Task to carry out: Please copy the listing below word for word, beginning at the line that has "Give the centreline" and stopping after the line that has "road 2 (track): [(172,0),(220,43),(511,223)]".

>> Begin Extracted entries

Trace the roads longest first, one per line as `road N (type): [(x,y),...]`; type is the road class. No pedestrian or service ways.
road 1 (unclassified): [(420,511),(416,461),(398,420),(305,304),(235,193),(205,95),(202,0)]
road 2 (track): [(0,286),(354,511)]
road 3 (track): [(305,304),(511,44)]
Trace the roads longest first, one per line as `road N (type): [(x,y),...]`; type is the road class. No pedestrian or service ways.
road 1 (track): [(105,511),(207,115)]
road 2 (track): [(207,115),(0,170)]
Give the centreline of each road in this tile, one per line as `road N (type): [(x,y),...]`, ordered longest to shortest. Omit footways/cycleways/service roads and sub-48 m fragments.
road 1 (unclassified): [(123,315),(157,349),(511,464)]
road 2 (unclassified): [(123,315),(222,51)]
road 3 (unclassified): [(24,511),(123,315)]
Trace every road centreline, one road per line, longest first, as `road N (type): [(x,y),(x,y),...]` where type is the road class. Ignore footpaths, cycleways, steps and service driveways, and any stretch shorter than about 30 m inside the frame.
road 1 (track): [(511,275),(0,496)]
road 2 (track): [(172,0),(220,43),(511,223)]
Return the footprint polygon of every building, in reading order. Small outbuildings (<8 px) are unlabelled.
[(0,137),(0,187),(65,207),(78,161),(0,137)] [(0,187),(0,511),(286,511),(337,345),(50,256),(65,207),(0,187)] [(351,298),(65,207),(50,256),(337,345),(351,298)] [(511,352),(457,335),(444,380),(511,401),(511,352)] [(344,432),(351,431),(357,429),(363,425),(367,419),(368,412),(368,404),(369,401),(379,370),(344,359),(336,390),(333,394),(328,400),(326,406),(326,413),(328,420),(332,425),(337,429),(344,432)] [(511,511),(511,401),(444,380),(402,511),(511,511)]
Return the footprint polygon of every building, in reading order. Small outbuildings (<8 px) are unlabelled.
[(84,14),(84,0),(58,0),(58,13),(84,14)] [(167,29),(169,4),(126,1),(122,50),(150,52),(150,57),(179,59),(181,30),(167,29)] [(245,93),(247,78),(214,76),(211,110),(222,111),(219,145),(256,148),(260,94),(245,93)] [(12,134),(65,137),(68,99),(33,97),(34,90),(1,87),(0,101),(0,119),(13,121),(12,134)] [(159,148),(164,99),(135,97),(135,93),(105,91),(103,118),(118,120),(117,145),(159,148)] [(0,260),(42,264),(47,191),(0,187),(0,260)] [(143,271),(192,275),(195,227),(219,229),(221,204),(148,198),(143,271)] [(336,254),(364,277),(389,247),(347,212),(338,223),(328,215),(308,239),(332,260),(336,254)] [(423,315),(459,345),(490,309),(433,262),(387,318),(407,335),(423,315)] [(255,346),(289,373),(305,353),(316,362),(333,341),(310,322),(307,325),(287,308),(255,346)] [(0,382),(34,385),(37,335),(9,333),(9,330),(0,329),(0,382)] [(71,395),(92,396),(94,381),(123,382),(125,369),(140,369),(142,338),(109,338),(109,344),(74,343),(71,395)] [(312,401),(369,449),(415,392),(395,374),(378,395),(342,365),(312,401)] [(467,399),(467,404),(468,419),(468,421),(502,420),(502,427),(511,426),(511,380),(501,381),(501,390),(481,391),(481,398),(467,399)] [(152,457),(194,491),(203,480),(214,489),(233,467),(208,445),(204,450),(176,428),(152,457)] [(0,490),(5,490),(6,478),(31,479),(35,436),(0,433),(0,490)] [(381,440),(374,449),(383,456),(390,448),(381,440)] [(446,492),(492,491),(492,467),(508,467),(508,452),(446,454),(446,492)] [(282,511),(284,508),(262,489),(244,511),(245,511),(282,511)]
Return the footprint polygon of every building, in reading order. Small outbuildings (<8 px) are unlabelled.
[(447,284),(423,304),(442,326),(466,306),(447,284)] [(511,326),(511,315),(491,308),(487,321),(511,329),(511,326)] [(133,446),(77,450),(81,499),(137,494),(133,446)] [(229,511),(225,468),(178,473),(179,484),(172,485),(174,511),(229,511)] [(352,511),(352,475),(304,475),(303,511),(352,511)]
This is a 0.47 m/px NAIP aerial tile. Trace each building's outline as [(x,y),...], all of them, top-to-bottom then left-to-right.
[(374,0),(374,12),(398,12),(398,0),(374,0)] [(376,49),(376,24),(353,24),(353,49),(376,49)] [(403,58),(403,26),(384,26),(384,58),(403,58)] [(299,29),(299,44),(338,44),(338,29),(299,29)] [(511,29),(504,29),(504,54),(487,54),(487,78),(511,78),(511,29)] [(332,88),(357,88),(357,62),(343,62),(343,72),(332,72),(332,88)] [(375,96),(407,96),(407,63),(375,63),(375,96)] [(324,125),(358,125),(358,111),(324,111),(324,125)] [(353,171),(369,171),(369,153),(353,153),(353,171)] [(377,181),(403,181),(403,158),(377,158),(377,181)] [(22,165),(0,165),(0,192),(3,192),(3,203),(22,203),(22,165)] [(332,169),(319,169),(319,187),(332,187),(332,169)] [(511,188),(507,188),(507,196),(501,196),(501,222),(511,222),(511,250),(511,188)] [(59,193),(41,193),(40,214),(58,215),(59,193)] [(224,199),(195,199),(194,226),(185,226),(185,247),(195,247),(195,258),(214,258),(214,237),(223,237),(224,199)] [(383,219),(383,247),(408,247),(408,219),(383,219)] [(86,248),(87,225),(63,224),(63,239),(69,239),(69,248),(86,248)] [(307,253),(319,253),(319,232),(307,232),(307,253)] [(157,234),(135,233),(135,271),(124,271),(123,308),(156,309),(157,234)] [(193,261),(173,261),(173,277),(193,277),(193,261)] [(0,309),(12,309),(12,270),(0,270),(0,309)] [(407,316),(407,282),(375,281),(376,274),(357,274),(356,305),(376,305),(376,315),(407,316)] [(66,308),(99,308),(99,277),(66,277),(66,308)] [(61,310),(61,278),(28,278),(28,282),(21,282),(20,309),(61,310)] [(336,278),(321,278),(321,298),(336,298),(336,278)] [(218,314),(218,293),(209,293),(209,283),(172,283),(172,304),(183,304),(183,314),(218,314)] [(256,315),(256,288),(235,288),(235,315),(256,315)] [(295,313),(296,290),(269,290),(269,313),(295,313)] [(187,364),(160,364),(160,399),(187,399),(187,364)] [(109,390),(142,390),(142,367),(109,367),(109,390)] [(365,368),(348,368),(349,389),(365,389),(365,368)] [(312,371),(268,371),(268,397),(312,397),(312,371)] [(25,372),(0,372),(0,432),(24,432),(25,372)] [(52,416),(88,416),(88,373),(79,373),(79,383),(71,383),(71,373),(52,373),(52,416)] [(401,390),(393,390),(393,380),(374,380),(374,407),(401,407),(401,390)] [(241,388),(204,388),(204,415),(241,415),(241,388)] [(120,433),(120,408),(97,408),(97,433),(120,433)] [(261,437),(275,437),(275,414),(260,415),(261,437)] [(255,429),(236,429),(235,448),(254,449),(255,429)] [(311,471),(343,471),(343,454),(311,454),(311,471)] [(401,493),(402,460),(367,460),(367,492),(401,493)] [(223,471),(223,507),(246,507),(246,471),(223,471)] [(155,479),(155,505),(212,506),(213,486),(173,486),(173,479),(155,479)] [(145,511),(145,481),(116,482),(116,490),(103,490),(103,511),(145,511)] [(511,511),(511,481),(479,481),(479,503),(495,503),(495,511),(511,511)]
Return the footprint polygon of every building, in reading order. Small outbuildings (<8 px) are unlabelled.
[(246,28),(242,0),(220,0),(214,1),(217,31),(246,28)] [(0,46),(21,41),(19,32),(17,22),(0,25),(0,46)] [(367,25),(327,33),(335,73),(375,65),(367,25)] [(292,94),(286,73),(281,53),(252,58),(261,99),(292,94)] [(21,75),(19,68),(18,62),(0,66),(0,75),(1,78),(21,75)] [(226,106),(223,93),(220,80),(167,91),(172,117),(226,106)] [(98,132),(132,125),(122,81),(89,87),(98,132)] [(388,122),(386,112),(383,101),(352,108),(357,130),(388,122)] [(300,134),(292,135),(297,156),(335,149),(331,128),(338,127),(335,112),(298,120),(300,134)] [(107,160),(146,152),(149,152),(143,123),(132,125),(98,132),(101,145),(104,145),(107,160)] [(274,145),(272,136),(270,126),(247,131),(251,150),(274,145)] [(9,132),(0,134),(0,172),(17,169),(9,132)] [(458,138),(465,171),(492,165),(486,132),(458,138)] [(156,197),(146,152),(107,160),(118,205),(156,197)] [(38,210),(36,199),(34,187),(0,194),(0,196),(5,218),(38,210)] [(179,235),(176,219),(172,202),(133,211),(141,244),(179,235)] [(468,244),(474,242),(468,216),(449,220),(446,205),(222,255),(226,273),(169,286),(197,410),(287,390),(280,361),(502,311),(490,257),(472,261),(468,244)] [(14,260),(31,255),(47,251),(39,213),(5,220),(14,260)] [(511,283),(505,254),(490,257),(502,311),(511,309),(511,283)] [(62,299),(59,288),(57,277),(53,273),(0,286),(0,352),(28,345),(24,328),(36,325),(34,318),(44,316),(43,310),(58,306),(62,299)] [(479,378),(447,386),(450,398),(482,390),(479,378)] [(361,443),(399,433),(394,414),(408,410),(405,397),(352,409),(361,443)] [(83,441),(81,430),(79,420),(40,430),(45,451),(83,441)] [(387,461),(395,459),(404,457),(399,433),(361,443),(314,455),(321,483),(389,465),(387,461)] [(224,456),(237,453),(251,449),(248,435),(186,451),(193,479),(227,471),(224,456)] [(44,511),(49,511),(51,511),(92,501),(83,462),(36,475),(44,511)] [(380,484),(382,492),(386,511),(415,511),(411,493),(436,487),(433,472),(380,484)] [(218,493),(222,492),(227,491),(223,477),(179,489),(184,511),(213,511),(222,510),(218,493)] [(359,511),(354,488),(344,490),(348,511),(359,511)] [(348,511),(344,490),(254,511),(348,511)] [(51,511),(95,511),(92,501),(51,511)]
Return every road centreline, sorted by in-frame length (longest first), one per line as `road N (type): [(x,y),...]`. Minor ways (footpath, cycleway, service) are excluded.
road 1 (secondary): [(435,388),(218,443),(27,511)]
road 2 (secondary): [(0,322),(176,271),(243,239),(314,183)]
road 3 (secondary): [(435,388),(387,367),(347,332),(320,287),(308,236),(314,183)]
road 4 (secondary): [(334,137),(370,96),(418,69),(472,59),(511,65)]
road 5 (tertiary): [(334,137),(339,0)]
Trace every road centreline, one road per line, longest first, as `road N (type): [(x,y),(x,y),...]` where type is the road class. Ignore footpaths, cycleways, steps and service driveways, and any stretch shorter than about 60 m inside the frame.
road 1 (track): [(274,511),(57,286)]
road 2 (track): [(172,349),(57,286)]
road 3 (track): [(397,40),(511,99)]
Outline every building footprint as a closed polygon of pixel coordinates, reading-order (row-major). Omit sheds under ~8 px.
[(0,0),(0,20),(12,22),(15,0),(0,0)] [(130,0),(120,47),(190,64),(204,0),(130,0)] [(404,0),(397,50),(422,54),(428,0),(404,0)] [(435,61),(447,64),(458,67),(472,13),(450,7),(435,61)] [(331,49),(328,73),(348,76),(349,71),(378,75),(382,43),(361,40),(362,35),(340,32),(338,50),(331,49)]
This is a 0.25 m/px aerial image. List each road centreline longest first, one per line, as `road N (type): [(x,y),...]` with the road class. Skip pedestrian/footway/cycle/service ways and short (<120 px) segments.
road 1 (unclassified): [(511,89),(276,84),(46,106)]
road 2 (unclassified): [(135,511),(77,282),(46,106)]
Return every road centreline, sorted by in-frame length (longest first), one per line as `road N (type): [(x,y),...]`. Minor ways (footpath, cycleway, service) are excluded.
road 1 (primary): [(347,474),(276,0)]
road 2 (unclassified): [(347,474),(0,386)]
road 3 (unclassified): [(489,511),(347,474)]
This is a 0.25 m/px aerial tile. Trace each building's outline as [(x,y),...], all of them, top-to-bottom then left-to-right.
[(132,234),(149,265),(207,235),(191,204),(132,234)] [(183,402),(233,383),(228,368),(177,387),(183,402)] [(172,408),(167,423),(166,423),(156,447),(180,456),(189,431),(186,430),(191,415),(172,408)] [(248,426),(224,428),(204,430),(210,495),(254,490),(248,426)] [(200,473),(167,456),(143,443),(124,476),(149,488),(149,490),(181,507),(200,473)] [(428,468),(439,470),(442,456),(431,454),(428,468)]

>> End Extracted entries

Solved problem:
Give the centreline of each road in this tile, one per line as `road N (type): [(x,y),...]`, ordered longest to shortest. Omit footways/cycleways/service roads and sub-48 m fragments.
road 1 (unclassified): [(123,315),(157,349),(511,464)]
road 2 (unclassified): [(123,315),(222,51)]
road 3 (unclassified): [(24,511),(123,315)]
Trace every road centreline, one road per line, longest first, as `road N (type): [(x,y),(x,y),...]` where type is the road class. Ignore footpaths, cycleways, steps and service driveways, and any stretch shorter than about 30 m inside the frame.
road 1 (track): [(511,275),(0,496)]
road 2 (track): [(172,0),(220,43),(511,223)]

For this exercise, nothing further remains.